▶ _How to complete this task_: Drop the pictures and restate the rest of the listing word for word.

▶ _Data extract_:
··········

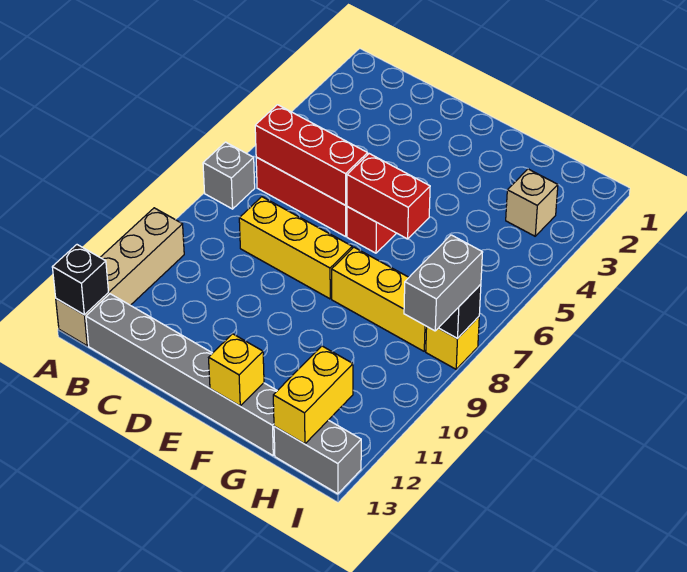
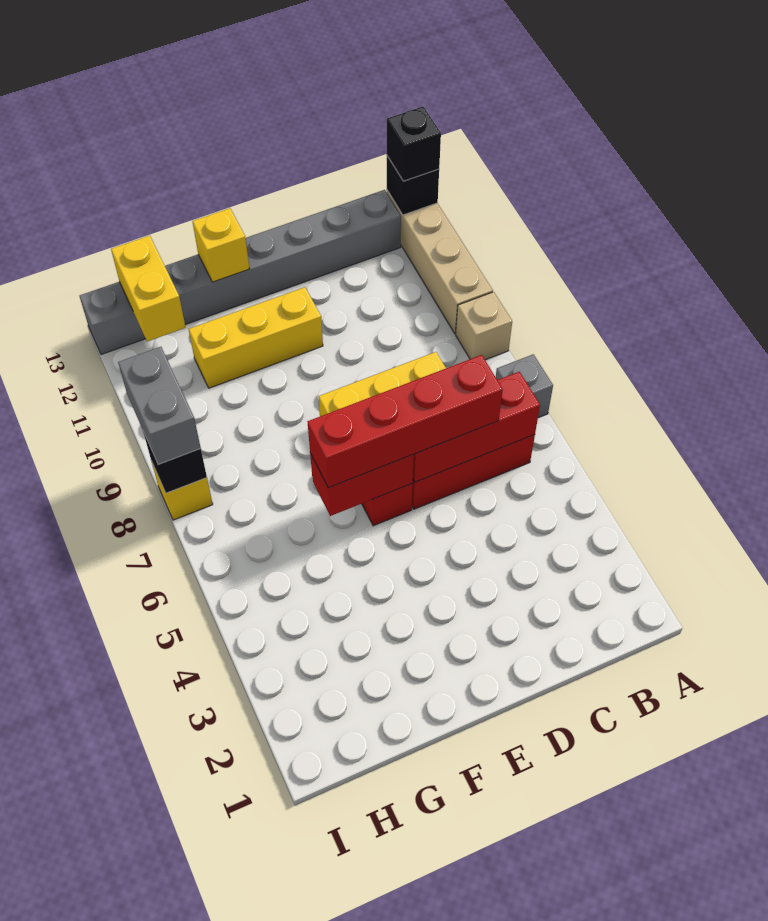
none -> black brick A13 level 3
none -> red brick C6:F6 level 3
yellow brick F8:H8 level 1 -> yellow brick E11:G11 level 1
tan brick H3 level 1 -> tan brick A9 level 1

··········

▶ _Response to this exercise_:
none -> black brick A13 level 3
none -> red brick C6:F6 level 3
yellow brick F8:H8 level 1 -> yellow brick E11:G11 level 1
tan brick H3 level 1 -> tan brick A9 level 1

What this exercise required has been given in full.